(Stored data)
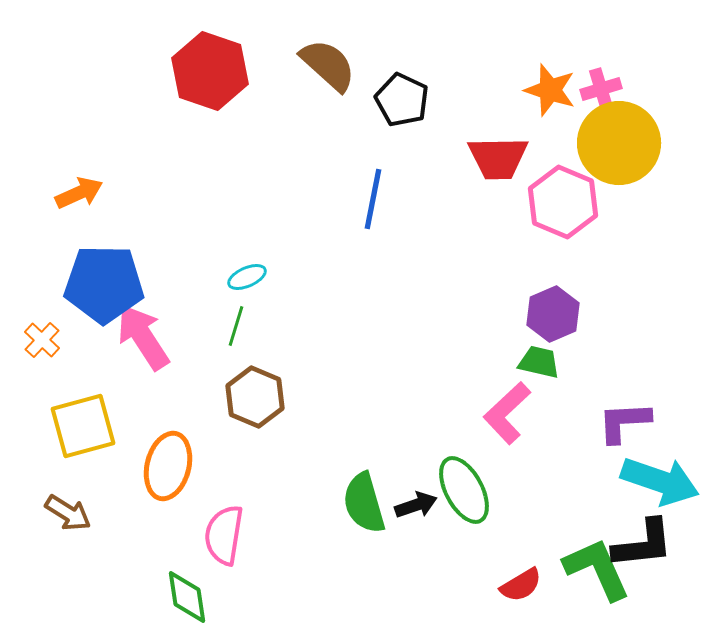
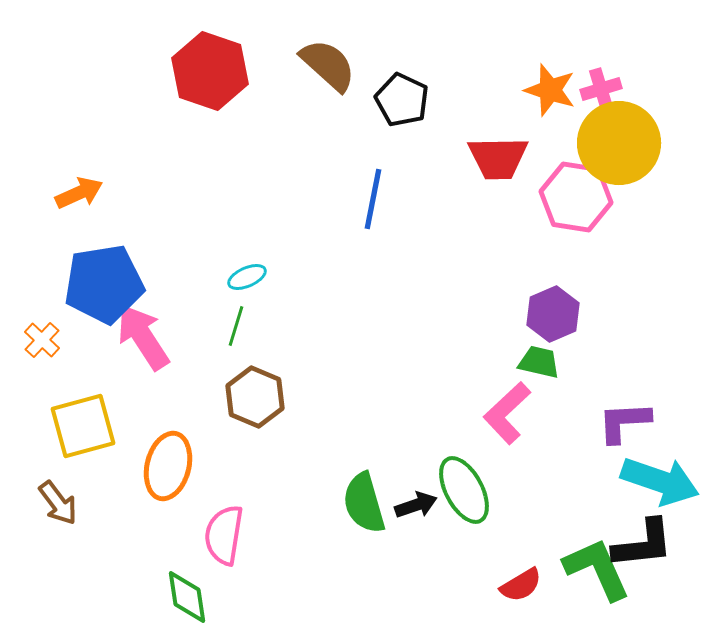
pink hexagon: moved 13 px right, 5 px up; rotated 14 degrees counterclockwise
blue pentagon: rotated 10 degrees counterclockwise
brown arrow: moved 10 px left, 10 px up; rotated 21 degrees clockwise
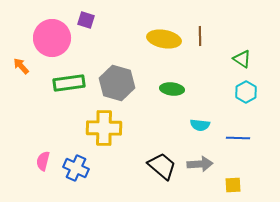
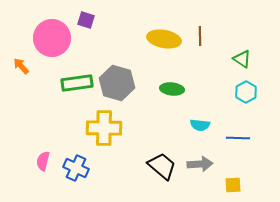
green rectangle: moved 8 px right
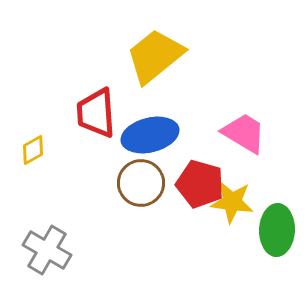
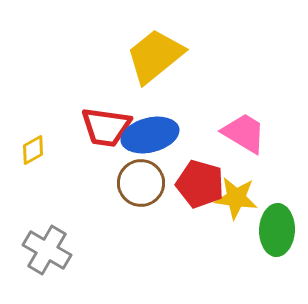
red trapezoid: moved 10 px right, 14 px down; rotated 78 degrees counterclockwise
yellow star: moved 4 px right, 4 px up
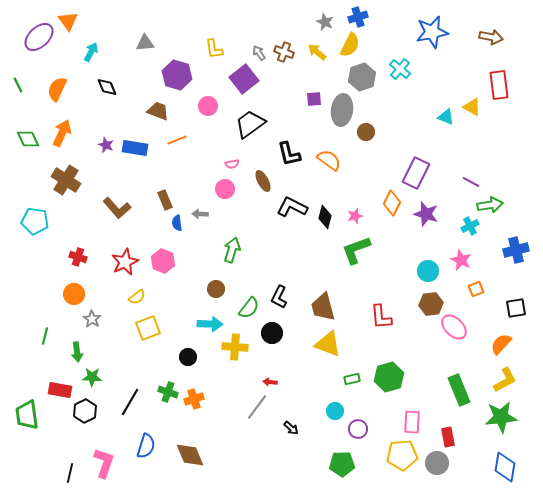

__EXERCISE__
Repeat exactly the lines above, from the line containing "green rectangle: moved 8 px right" through the last line of the records, inclusive; omit any pictures.

__OUTPUT__
green rectangle: moved 8 px right
red trapezoid: moved 10 px right, 14 px down; rotated 78 degrees counterclockwise
yellow star: moved 4 px right, 4 px up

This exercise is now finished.